PROBLEM: Give a verbatim quotation of every record.
*** Opening of DATA FOR REVIEW ***
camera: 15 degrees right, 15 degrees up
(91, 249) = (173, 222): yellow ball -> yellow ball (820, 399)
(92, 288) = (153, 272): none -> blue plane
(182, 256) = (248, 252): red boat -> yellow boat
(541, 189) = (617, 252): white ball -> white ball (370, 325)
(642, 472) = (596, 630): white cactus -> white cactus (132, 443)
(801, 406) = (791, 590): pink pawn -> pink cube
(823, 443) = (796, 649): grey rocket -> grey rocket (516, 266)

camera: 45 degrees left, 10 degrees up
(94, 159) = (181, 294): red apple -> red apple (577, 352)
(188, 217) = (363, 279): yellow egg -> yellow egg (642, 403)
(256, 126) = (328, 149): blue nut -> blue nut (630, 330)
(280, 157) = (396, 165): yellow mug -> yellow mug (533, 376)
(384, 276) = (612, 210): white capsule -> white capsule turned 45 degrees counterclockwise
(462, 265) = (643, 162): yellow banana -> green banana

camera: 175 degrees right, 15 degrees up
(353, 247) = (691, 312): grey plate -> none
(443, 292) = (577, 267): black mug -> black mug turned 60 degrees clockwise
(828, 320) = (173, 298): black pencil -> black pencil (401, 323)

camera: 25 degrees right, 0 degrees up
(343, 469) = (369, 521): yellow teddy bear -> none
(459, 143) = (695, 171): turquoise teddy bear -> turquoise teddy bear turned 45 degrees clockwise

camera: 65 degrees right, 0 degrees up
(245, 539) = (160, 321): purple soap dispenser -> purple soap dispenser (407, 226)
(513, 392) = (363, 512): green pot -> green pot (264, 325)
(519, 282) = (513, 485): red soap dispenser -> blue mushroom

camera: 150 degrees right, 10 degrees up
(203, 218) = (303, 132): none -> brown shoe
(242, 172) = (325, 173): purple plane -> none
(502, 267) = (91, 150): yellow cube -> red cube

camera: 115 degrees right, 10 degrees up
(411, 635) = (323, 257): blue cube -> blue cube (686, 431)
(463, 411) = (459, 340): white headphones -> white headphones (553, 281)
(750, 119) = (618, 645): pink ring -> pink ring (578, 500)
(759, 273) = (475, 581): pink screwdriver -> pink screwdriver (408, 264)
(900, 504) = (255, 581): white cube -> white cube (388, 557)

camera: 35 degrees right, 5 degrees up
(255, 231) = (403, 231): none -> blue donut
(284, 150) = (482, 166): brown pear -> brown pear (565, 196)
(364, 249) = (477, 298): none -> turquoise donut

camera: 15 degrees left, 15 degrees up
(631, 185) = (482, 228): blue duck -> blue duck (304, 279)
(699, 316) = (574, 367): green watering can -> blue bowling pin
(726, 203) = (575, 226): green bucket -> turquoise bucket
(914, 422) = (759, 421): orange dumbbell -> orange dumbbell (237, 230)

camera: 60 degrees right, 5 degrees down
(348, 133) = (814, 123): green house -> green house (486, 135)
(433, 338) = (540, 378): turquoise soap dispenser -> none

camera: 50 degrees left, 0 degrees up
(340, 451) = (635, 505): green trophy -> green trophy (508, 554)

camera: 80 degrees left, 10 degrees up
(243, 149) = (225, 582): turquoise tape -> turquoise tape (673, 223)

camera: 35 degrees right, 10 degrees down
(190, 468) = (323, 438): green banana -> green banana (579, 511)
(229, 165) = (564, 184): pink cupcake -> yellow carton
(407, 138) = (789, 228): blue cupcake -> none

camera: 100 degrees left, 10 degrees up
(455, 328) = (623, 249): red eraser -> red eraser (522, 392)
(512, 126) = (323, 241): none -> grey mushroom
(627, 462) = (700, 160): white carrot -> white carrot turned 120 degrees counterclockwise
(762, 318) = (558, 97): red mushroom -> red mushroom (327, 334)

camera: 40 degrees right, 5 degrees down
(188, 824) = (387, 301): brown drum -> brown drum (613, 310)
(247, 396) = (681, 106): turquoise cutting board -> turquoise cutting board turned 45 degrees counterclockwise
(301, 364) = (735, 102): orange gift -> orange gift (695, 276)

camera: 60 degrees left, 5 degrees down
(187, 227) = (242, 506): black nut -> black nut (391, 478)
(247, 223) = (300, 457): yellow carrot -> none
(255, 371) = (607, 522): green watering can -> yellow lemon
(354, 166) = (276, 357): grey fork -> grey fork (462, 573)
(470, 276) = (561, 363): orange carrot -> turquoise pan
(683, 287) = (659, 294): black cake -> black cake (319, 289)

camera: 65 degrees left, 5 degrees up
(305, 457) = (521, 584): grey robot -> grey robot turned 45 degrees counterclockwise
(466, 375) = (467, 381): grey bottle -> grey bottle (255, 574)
*** Close of DATA FOR REVIEW ***
YOUR RESPONSE:
camera: 15 degrees right, 15 degrees up
(91, 249) = (173, 222): yellow ball -> yellow ball (820, 399)
(92, 288) = (153, 272): none -> blue plane
(182, 256) = (248, 252): red boat -> yellow boat
(541, 189) = (617, 252): white ball -> white ball (370, 325)
(642, 472) = (596, 630): white cactus -> white cactus (132, 443)
(801, 406) = (791, 590): pink pawn -> pink cube
(823, 443) = (796, 649): grey rocket -> grey rocket (516, 266)

camera: 45 degrees left, 10 degrees up
(94, 159) = (181, 294): red apple -> red apple (577, 352)
(188, 217) = (363, 279): yellow egg -> yellow egg (642, 403)
(256, 126) = (328, 149): blue nut -> blue nut (630, 330)
(280, 157) = (396, 165): yellow mug -> yellow mug (533, 376)
(384, 276) = (612, 210): white capsule -> white capsule turned 45 degrees counterclockwise
(462, 265) = (643, 162): yellow banana -> green banana

camera: 175 degrees right, 15 degrees up
(353, 247) = (691, 312): grey plate -> none
(443, 292) = (577, 267): black mug -> black mug turned 60 degrees clockwise
(828, 320) = (173, 298): black pencil -> black pencil (401, 323)

camera: 25 degrees right, 0 degrees up
(343, 469) = (369, 521): yellow teddy bear -> none
(459, 143) = (695, 171): turquoise teddy bear -> turquoise teddy bear turned 45 degrees clockwise

camera: 65 degrees right, 0 degrees up
(245, 539) = (160, 321): purple soap dispenser -> purple soap dispenser (407, 226)
(513, 392) = (363, 512): green pot -> green pot (264, 325)
(519, 282) = (513, 485): red soap dispenser -> blue mushroom

camera: 150 degrees right, 10 degrees up
(203, 218) = (303, 132): none -> brown shoe
(242, 172) = (325, 173): purple plane -> none
(502, 267) = (91, 150): yellow cube -> red cube

camera: 115 degrees right, 10 degrees up
(411, 635) = (323, 257): blue cube -> blue cube (686, 431)
(463, 411) = (459, 340): white headphones -> white headphones (553, 281)
(750, 119) = (618, 645): pink ring -> pink ring (578, 500)
(759, 273) = (475, 581): pink screwdriver -> pink screwdriver (408, 264)
(900, 504) = (255, 581): white cube -> white cube (388, 557)

camera: 35 degrees right, 5 degrees up
(255, 231) = (403, 231): none -> blue donut
(284, 150) = (482, 166): brown pear -> brown pear (565, 196)
(364, 249) = (477, 298): none -> turquoise donut

camera: 15 degrees left, 15 degrees up
(631, 185) = (482, 228): blue duck -> blue duck (304, 279)
(699, 316) = (574, 367): green watering can -> blue bowling pin
(726, 203) = (575, 226): green bucket -> turquoise bucket
(914, 422) = (759, 421): orange dumbbell -> orange dumbbell (237, 230)

camera: 60 degrees right, 5 degrees down
(348, 133) = (814, 123): green house -> green house (486, 135)
(433, 338) = (540, 378): turquoise soap dispenser -> none

camera: 50 degrees left, 0 degrees up
(340, 451) = (635, 505): green trophy -> green trophy (508, 554)

camera: 80 degrees left, 10 degrees up
(243, 149) = (225, 582): turquoise tape -> turquoise tape (673, 223)

camera: 35 degrees right, 10 degrees down
(190, 468) = (323, 438): green banana -> green banana (579, 511)
(229, 165) = (564, 184): pink cupcake -> yellow carton
(407, 138) = (789, 228): blue cupcake -> none

camera: 100 degrees left, 10 degrees up
(455, 328) = (623, 249): red eraser -> red eraser (522, 392)
(512, 126) = (323, 241): none -> grey mushroom
(627, 462) = (700, 160): white carrot -> white carrot turned 120 degrees counterclockwise
(762, 318) = (558, 97): red mushroom -> red mushroom (327, 334)

camera: 40 degrees right, 5 degrees down
(188, 824) = (387, 301): brown drum -> brown drum (613, 310)
(247, 396) = (681, 106): turquoise cutting board -> turquoise cutting board turned 45 degrees counterclockwise
(301, 364) = (735, 102): orange gift -> orange gift (695, 276)

camera: 60 degrees left, 5 degrees down
(187, 227) = (242, 506): black nut -> black nut (391, 478)
(247, 223) = (300, 457): yellow carrot -> none
(255, 371) = (607, 522): green watering can -> yellow lemon
(354, 166) = (276, 357): grey fork -> grey fork (462, 573)
(470, 276) = (561, 363): orange carrot -> turquoise pan
(683, 287) = (659, 294): black cake -> black cake (319, 289)

camera: 65 degrees left, 5 degrees up
(305, 457) = (521, 584): grey robot -> grey robot turned 45 degrees counterclockwise
(466, 375) = (467, 381): grey bottle -> grey bottle (255, 574)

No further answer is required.